Segment Open

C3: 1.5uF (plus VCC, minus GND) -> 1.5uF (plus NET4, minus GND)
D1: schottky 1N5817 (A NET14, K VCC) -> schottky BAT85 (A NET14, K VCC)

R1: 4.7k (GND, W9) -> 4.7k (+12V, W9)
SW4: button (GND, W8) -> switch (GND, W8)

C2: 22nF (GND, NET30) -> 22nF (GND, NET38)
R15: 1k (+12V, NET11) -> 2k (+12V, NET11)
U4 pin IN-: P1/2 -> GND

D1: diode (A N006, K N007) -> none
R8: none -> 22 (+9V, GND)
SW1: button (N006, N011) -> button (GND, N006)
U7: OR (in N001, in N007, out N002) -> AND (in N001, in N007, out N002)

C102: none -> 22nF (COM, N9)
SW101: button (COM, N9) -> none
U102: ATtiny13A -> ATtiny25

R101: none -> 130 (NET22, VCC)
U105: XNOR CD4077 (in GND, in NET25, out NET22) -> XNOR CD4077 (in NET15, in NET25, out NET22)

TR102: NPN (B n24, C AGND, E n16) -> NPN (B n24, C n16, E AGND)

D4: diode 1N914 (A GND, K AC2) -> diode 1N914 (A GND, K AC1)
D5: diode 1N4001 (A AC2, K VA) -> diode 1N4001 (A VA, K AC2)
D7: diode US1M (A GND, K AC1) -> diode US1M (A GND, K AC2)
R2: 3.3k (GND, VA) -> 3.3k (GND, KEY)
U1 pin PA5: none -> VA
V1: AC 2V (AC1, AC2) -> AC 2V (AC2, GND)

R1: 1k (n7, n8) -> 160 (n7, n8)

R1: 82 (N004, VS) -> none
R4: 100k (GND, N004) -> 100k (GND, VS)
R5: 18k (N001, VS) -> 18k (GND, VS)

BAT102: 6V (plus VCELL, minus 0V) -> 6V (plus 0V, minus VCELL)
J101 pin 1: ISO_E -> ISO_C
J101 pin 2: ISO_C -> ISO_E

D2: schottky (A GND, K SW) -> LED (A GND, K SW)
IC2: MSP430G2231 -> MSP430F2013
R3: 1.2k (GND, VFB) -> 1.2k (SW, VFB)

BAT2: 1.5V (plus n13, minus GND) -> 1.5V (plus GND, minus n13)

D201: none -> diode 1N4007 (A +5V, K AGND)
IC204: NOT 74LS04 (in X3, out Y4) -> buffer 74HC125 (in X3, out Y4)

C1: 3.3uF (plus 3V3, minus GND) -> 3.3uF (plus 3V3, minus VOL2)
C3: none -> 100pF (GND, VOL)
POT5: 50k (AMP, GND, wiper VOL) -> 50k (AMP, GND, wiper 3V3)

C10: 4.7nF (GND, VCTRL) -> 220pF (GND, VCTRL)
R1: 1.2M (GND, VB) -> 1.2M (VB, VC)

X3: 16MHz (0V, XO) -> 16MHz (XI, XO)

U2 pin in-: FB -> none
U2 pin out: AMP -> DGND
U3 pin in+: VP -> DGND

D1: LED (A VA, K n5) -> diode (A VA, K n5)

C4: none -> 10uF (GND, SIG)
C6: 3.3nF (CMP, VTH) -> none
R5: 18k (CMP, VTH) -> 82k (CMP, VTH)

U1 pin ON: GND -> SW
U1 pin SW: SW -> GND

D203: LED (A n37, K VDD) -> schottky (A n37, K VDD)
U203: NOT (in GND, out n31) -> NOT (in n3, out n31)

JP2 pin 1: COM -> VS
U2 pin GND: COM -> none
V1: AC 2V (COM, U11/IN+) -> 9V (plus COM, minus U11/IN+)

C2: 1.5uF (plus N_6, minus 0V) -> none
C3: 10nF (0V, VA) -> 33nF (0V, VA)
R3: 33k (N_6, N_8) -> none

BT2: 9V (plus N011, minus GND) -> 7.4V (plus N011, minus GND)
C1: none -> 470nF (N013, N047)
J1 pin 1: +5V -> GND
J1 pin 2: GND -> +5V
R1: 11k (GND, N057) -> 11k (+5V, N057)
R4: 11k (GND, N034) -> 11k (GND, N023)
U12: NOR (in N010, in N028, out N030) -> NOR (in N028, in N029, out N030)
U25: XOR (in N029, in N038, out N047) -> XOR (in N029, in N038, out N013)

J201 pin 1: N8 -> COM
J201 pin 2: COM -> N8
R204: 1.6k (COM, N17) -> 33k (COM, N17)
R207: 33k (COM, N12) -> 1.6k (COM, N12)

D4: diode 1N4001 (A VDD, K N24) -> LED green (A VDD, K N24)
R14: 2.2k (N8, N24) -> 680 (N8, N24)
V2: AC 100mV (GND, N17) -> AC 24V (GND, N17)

Segment Closed

**WHAT IS EXPECTED**
Write down how many lines of the data above contain the word "AGND", with nothing else.

**TASK OUTPUT**
2